Stored items
--------------------------------
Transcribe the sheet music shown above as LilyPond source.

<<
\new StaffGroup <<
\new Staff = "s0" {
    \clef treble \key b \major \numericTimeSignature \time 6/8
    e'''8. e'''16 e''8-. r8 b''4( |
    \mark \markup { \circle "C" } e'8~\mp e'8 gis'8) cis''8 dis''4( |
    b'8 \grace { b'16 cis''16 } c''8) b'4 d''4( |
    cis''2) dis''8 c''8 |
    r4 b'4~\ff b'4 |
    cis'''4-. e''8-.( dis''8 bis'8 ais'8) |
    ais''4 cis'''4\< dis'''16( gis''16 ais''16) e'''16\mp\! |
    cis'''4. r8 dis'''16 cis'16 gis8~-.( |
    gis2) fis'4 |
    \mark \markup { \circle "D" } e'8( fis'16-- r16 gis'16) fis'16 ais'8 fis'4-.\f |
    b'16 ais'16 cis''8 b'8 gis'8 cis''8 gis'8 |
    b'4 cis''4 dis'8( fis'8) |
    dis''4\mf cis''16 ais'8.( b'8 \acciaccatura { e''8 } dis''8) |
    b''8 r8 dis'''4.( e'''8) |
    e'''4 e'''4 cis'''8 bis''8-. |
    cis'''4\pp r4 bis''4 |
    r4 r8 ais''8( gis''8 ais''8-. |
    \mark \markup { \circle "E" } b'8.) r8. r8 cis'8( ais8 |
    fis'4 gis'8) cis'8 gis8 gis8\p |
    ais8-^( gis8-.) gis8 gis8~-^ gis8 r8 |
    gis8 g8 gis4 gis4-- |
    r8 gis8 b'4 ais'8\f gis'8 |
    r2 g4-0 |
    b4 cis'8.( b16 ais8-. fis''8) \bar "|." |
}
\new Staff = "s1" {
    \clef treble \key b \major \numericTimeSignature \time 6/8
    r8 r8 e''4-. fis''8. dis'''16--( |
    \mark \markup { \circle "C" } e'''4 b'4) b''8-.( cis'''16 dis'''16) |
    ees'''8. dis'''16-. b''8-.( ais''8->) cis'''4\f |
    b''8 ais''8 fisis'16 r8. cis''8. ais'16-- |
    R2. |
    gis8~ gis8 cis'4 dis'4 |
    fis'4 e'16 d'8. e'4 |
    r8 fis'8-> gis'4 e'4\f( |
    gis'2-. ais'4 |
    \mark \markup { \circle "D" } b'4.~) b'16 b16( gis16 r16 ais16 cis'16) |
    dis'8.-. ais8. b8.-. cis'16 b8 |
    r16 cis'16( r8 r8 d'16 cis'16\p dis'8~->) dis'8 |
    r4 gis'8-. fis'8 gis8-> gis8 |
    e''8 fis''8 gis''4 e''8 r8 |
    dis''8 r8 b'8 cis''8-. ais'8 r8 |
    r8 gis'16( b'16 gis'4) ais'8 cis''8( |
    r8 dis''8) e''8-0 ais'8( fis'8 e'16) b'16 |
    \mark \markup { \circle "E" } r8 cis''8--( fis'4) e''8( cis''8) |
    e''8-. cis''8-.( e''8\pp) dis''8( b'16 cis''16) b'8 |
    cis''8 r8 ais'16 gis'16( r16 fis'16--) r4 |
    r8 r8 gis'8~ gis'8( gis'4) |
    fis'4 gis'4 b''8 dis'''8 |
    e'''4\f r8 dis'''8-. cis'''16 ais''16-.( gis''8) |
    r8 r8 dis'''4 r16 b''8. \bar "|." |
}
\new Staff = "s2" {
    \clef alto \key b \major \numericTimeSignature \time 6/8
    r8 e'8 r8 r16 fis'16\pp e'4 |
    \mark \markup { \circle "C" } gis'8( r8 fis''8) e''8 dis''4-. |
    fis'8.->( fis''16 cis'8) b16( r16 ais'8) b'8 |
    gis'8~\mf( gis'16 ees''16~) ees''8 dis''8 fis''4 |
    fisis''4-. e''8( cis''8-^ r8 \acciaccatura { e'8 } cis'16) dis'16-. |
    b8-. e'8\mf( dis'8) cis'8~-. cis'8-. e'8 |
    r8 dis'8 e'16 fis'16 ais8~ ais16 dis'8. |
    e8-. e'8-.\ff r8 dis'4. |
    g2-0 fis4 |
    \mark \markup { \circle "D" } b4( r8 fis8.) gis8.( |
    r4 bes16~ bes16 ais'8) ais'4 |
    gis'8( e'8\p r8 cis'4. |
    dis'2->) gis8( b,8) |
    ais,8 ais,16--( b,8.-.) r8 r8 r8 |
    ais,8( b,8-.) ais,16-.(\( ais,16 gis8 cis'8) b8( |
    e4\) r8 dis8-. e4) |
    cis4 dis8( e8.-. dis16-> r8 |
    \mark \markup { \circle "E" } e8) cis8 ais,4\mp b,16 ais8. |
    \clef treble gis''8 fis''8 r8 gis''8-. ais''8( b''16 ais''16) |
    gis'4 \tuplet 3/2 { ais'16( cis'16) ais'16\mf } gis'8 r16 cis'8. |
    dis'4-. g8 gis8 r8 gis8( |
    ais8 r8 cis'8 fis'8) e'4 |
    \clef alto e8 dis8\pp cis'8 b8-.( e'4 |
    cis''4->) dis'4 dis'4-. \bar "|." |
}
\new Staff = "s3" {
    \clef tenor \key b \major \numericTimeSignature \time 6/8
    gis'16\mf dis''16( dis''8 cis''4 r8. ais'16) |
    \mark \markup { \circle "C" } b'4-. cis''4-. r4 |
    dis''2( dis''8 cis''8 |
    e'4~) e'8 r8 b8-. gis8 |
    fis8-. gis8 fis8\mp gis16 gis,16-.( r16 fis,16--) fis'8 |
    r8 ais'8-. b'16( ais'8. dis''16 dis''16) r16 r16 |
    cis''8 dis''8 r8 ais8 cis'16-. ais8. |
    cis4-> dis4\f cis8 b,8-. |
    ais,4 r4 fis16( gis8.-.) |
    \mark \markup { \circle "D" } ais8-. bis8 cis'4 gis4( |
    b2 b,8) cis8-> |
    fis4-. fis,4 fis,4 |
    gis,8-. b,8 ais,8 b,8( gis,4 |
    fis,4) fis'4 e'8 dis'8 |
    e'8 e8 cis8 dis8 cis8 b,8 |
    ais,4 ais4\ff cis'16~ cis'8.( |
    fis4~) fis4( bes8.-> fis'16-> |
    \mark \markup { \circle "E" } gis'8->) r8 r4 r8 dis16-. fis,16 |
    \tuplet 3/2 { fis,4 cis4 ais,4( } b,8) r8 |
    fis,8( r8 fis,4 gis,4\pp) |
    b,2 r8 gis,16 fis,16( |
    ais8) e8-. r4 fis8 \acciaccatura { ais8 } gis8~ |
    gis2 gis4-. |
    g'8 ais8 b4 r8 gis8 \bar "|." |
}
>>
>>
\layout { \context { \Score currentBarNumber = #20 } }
--------------------------------
DO THIS
Show every row above that contains the word "major", copying each one in full, and treat uppercase and lowercase as different.

RESULT
    \clef treble \key b \major \numericTimeSignature \time 6/8
    \clef treble \key b \major \numericTimeSignature \time 6/8
    \clef alto \key b \major \numericTimeSignature \time 6/8
    \clef tenor \key b \major \numericTimeSignature \time 6/8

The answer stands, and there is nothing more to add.